» **EXERCISE INSTRUCTIONS**
Reproduce the listing from its first line up to and including the line with "pink hexagon at", swapping "semicircle" for "half-disk" and leaving everything else unchanged.
------ PROVIDED INFORMATION ------
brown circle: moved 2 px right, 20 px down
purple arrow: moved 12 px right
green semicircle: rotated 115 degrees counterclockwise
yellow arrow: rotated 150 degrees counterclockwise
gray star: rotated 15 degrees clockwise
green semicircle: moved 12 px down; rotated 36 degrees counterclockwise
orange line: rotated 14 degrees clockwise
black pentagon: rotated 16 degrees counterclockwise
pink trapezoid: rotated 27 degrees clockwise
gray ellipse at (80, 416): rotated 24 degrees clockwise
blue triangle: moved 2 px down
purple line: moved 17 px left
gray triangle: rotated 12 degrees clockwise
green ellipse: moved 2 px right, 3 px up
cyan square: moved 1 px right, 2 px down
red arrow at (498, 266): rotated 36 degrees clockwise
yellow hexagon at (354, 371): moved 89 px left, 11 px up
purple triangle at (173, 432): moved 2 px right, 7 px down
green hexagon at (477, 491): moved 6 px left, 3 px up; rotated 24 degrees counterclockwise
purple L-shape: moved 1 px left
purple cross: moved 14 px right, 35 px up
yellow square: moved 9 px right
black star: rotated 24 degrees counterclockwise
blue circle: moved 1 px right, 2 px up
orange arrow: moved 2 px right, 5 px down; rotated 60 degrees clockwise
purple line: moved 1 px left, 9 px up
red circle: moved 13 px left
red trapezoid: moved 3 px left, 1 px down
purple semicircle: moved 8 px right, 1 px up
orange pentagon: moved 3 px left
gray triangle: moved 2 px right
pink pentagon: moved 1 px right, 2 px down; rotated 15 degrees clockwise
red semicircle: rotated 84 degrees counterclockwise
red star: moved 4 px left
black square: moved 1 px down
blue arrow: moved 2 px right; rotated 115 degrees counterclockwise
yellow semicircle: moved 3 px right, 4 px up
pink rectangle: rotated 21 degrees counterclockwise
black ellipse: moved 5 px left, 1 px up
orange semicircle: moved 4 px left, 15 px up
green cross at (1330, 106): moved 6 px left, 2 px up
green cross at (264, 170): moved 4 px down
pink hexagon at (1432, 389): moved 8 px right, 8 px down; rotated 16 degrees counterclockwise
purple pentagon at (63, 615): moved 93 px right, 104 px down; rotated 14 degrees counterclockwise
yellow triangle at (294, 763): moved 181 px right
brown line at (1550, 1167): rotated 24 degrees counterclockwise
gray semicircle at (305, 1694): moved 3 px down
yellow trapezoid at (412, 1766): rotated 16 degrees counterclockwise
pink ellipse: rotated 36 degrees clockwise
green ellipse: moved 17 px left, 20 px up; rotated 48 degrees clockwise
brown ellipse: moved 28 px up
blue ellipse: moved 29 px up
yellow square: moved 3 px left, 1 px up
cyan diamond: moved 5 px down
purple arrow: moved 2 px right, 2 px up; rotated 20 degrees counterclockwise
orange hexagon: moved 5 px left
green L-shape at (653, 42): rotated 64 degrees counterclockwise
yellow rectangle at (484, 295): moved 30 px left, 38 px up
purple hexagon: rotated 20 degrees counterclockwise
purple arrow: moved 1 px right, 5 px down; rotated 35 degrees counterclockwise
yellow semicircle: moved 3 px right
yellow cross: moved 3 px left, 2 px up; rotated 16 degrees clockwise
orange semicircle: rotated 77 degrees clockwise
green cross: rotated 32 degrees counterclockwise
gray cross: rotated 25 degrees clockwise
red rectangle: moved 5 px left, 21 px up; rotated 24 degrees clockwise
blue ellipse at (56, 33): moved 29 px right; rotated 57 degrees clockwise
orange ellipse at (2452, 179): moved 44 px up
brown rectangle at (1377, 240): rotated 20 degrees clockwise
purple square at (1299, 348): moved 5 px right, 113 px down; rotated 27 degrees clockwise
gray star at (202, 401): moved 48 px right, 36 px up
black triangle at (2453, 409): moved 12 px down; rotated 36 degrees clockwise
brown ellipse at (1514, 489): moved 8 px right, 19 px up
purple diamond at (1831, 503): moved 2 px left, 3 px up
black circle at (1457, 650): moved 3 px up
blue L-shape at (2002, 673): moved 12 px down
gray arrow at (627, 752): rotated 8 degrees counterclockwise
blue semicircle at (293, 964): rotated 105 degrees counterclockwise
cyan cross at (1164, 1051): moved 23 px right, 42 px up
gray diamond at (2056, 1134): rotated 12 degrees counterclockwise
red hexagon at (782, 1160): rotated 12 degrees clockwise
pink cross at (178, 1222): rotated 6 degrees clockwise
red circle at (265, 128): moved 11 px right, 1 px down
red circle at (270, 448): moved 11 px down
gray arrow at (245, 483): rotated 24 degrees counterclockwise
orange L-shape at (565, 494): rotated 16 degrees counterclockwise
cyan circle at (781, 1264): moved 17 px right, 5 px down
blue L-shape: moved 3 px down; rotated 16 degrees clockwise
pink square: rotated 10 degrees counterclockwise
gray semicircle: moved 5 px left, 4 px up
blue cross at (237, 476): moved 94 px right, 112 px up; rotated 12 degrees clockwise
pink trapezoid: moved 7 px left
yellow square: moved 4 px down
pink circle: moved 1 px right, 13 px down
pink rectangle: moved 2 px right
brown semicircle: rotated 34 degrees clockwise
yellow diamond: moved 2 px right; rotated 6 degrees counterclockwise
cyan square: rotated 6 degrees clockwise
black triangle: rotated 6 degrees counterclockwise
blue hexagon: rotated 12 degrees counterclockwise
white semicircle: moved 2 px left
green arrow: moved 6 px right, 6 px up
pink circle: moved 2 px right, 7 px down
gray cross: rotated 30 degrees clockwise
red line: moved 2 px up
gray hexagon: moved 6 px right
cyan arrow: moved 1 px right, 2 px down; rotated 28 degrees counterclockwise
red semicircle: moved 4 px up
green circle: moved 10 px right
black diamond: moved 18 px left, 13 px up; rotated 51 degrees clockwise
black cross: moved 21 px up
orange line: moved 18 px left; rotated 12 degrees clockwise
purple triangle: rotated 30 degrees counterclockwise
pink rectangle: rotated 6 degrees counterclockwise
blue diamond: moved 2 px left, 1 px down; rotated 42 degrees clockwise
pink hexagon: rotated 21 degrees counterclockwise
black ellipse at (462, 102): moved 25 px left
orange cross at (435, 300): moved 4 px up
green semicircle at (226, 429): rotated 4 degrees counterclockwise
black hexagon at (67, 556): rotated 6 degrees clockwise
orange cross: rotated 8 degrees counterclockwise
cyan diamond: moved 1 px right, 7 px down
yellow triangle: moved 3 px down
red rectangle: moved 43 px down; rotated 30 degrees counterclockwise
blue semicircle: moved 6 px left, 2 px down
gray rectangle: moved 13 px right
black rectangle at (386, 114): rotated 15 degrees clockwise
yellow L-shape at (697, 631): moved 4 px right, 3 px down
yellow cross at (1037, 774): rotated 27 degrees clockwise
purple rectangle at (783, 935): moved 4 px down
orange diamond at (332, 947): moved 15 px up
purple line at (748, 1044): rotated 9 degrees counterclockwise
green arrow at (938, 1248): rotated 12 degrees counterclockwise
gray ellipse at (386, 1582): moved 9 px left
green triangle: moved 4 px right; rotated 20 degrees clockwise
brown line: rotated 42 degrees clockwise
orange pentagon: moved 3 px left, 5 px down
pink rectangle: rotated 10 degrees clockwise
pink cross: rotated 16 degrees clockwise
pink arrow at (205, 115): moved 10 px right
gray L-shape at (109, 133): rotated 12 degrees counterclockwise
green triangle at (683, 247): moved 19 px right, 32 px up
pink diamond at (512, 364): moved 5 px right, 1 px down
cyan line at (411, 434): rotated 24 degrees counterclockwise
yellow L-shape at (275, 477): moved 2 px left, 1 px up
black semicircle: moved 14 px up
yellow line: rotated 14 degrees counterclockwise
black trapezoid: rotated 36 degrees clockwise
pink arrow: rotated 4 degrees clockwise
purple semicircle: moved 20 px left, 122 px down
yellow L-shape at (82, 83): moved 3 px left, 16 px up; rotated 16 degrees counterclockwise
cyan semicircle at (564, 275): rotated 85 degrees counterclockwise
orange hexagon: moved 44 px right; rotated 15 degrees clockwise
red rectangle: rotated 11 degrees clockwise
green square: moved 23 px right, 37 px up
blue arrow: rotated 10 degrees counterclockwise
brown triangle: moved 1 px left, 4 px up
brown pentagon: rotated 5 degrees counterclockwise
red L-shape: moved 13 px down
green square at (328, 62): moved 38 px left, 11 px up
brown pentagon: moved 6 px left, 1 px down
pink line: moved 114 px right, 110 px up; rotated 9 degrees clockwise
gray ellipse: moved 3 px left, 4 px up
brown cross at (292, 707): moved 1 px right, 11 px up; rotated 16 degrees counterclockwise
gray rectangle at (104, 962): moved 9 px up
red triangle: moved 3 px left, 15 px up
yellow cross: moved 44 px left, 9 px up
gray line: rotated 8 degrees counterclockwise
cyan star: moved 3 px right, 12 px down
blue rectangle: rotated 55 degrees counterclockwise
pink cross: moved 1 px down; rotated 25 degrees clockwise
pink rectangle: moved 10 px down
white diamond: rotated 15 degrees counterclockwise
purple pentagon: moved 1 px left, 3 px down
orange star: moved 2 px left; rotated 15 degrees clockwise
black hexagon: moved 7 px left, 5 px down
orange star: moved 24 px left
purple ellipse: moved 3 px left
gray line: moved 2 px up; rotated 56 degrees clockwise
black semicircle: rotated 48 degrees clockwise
------
» **FULL OUTPUT**
brown circle: moved 2 px right, 20 px down
purple arrow: moved 12 px right
green half-disk: rotated 115 degrees counterclockwise
yellow arrow: rotated 150 degrees counterclockwise
gray star: rotated 15 degrees clockwise
green half-disk: moved 12 px down; rotated 36 degrees counterclockwise
orange line: rotated 14 degrees clockwise
black pentagon: rotated 16 degrees counterclockwise
pink trapezoid: rotated 27 degrees clockwise
gray ellipse at (80, 416): rotated 24 degrees clockwise
blue triangle: moved 2 px down
purple line: moved 17 px left
gray triangle: rotated 12 degrees clockwise
green ellipse: moved 2 px right, 3 px up
cyan square: moved 1 px right, 2 px down
red arrow at (498, 266): rotated 36 degrees clockwise
yellow hexagon at (354, 371): moved 89 px left, 11 px up
purple triangle at (173, 432): moved 2 px right, 7 px down
green hexagon at (477, 491): moved 6 px left, 3 px up; rotated 24 degrees counterclockwise
purple L-shape: moved 1 px left
purple cross: moved 14 px right, 35 px up
yellow square: moved 9 px right
black star: rotated 24 degrees counterclockwise
blue circle: moved 1 px right, 2 px up
orange arrow: moved 2 px right, 5 px down; rotated 60 degrees clockwise
purple line: moved 1 px left, 9 px up
red circle: moved 13 px left
red trapezoid: moved 3 px left, 1 px down
purple half-disk: moved 8 px right, 1 px up
orange pentagon: moved 3 px left
gray triangle: moved 2 px right
pink pentagon: moved 1 px right, 2 px down; rotated 15 degrees clockwise
red half-disk: rotated 84 degrees counterclockwise
red star: moved 4 px left
black square: moved 1 px down
blue arrow: moved 2 px right; rotated 115 degrees counterclockwise
yellow half-disk: moved 3 px right, 4 px up
pink rectangle: rotated 21 degrees counterclockwise
black ellipse: moved 5 px left, 1 px up
orange half-disk: moved 4 px left, 15 px up
green cross at (1330, 106): moved 6 px left, 2 px up
green cross at (264, 170): moved 4 px down
pink hexagon at (1432, 389): moved 8 px right, 8 px down; rotated 16 degrees counterclockwise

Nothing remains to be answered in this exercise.